Exercise inputs: Begin

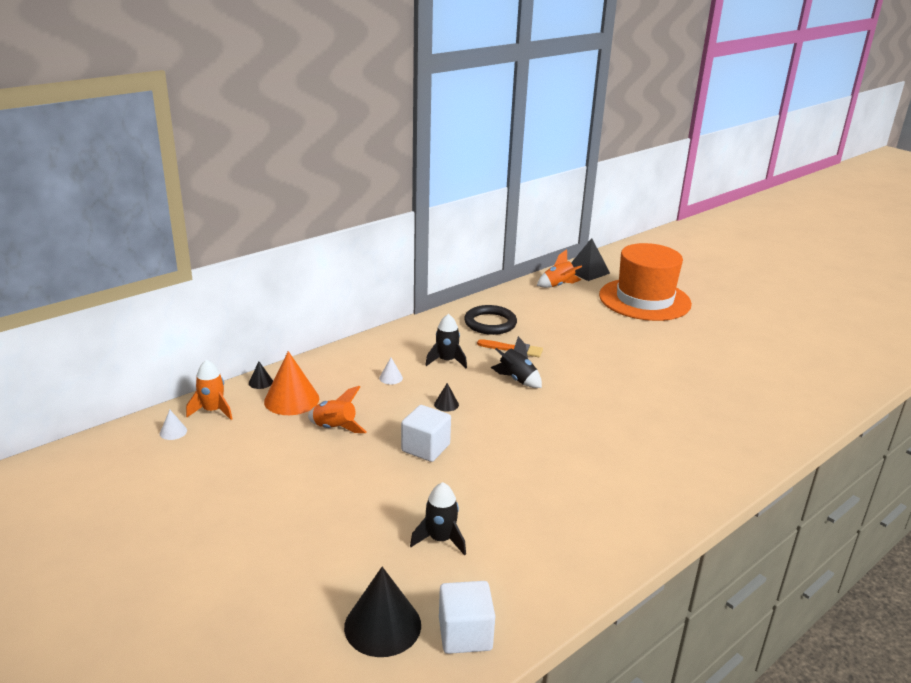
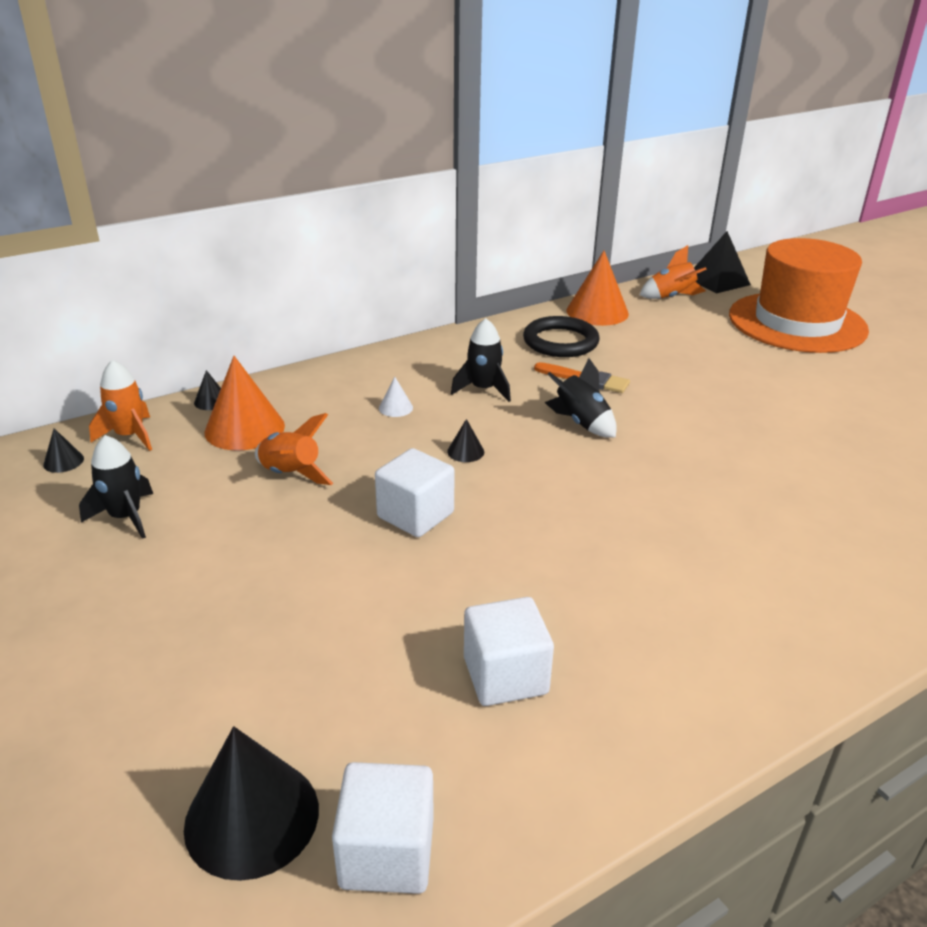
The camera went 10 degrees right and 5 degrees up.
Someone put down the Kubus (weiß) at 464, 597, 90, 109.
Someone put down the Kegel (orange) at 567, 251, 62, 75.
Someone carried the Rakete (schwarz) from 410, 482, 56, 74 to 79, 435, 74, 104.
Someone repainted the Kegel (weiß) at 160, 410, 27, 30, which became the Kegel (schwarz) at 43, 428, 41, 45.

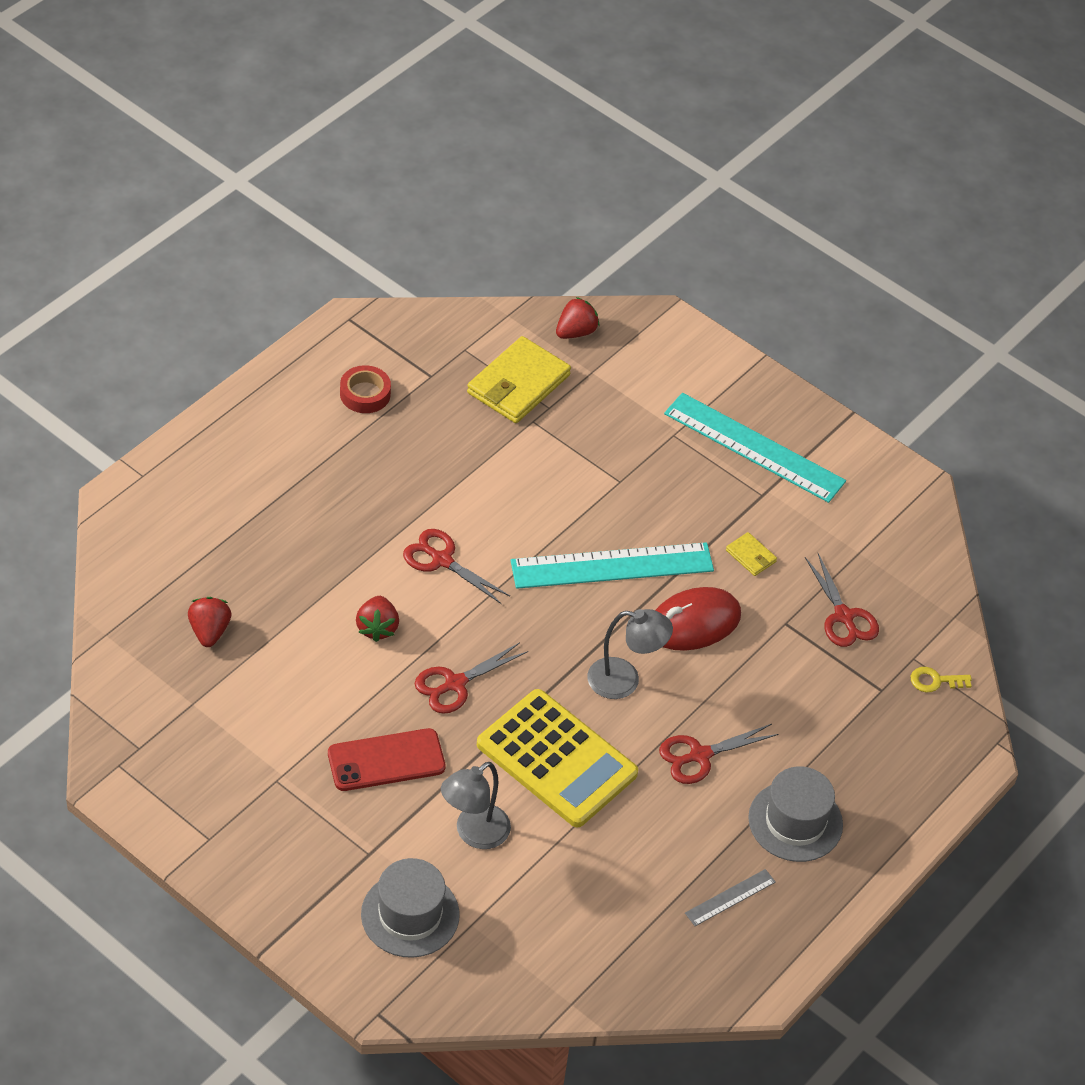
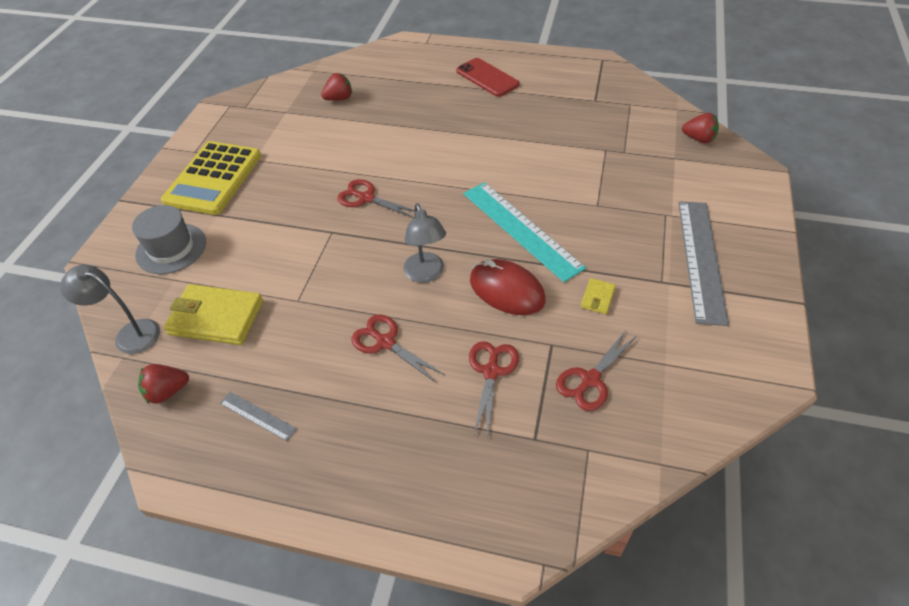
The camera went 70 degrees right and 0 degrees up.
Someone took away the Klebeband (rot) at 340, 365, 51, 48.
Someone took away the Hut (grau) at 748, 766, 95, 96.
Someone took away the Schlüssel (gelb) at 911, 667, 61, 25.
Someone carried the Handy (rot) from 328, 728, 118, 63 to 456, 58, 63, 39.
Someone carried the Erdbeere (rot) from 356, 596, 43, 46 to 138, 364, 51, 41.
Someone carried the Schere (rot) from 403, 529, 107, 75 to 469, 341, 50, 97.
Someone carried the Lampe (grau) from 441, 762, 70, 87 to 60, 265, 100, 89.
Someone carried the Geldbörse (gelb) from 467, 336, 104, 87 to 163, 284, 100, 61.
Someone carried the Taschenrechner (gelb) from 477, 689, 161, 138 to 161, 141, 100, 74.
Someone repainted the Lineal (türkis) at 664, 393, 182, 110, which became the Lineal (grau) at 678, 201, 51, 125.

Exercise inputs: End

To do » Report every line of the records that contains the word "down".

Solution »
Someone put down the Kubus (weiß) at 464, 597, 90, 109.
Someone put down the Kegel (orange) at 567, 251, 62, 75.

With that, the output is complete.